start DATASET RECORDS
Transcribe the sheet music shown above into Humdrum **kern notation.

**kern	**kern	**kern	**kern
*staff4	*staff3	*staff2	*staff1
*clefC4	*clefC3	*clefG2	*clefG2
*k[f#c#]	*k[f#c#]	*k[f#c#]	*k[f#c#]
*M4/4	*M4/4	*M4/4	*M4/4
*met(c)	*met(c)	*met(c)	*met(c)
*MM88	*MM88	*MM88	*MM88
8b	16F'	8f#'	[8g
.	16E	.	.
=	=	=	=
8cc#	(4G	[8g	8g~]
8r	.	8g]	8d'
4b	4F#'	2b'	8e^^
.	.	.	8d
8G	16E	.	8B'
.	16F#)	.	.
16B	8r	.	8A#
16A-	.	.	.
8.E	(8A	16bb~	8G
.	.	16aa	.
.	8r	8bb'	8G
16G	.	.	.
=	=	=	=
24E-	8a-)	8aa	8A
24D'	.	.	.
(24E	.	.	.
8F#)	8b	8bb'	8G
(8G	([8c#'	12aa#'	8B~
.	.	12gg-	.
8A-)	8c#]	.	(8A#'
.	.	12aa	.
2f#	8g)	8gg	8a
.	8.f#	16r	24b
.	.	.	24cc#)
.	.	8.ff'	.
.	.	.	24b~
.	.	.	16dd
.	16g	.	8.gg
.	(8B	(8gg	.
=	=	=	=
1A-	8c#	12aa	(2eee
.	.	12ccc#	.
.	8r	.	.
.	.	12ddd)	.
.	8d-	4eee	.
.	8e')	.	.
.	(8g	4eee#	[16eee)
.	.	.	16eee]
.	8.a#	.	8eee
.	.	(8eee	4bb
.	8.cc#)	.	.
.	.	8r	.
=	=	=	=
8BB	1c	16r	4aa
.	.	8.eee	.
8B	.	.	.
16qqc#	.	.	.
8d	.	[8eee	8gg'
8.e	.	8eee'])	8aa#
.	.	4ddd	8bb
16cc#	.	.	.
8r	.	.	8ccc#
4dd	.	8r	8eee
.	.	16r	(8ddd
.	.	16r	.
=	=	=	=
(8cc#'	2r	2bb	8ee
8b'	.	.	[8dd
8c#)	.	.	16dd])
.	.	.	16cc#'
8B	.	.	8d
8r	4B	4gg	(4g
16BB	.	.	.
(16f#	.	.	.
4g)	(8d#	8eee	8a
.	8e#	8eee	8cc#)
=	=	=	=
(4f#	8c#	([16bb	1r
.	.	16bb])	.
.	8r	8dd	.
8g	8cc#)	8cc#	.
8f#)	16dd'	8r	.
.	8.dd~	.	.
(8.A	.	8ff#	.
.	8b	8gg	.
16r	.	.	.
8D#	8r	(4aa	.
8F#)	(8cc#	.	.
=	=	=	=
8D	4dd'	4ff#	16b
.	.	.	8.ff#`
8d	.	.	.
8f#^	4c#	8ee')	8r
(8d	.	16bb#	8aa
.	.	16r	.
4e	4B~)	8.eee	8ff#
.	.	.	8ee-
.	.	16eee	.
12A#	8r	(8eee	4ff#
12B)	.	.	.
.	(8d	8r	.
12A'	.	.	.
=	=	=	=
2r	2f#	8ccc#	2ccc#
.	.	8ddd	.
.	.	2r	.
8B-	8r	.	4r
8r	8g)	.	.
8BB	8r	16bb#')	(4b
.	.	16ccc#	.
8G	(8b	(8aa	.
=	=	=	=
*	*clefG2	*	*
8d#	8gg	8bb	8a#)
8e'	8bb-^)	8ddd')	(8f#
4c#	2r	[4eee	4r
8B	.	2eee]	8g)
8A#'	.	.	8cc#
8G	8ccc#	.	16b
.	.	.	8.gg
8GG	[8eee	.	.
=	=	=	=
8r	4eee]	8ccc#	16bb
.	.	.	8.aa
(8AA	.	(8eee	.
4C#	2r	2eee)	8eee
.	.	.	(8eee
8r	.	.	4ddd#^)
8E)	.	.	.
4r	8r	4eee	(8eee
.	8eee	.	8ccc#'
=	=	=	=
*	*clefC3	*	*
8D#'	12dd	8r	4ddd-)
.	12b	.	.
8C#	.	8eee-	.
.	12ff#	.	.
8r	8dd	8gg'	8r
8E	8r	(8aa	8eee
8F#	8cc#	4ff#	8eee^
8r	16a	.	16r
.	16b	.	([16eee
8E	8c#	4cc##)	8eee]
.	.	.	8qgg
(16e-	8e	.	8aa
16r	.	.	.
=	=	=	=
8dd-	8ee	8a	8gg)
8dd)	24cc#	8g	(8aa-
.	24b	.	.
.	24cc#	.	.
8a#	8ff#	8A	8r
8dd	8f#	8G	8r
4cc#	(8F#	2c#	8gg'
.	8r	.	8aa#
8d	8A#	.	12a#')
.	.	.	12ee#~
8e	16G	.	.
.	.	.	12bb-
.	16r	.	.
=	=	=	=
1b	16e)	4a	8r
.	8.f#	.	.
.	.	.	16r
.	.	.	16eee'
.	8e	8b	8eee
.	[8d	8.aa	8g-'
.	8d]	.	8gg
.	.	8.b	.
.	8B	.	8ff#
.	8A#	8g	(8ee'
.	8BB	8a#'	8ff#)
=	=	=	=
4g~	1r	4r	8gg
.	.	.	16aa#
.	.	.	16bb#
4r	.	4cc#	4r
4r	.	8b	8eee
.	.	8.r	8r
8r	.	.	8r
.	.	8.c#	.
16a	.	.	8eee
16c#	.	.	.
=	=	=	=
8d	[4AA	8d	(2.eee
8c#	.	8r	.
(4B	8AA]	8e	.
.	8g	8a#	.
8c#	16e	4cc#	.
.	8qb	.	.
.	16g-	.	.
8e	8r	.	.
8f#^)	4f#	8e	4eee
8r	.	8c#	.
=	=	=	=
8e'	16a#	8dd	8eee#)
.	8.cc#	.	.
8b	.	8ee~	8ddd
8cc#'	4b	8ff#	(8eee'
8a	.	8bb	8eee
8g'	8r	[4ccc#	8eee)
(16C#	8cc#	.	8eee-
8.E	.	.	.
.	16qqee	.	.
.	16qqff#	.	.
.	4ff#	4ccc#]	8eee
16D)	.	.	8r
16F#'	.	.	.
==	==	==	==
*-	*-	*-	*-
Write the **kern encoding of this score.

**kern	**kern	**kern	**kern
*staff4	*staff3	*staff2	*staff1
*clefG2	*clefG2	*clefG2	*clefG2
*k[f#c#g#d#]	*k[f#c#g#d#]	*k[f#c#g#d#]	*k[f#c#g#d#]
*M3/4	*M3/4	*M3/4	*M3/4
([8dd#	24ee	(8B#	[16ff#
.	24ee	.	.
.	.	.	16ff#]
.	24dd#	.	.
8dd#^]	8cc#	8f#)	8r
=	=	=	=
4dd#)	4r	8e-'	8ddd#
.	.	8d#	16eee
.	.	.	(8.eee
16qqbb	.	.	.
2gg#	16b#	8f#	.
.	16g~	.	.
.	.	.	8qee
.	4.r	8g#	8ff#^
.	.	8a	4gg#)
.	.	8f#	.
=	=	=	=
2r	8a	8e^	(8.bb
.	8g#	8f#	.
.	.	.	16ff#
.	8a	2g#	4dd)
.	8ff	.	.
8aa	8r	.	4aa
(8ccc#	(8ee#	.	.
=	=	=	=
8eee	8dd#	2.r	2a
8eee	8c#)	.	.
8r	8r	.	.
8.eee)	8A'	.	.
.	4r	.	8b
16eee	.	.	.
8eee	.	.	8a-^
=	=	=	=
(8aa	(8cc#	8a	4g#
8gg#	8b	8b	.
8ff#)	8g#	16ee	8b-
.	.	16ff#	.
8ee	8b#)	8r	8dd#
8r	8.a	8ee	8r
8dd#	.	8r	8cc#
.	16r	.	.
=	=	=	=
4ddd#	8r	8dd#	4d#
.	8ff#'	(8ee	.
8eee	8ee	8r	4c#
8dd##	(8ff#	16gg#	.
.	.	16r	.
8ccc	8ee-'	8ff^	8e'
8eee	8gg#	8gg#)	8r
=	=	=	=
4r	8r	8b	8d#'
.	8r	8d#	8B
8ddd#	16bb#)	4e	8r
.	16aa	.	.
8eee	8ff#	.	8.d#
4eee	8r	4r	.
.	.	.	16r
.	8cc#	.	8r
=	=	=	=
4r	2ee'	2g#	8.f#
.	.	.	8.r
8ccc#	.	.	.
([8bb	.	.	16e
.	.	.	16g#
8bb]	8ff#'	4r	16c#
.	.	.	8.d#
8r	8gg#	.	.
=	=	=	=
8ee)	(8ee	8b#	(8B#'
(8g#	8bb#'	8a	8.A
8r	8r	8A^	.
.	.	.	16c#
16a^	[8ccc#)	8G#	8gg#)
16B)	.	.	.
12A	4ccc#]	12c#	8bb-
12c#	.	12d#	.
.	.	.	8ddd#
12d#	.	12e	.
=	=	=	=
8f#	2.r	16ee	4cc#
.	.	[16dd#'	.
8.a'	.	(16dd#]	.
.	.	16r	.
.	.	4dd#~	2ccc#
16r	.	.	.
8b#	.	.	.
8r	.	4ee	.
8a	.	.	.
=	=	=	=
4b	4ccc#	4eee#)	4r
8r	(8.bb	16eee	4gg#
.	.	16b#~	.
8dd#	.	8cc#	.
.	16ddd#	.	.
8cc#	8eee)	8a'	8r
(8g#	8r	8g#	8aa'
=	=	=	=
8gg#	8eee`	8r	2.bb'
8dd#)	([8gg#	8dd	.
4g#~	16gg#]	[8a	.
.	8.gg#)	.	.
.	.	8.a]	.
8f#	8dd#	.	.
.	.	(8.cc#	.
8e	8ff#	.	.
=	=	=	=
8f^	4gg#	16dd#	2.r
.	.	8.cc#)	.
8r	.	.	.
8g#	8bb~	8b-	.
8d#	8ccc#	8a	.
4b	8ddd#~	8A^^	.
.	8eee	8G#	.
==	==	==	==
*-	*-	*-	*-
end DATASET RECORDS
Select every line above that contains the string "kern", matching case exactly, and copy each of those lines.

Transcribe the sheet music shown above into Humdrum **kern notation.
**kern	**kern	**kern	**kern
Write the **kern encoding of this score.
**kern	**kern	**kern	**kern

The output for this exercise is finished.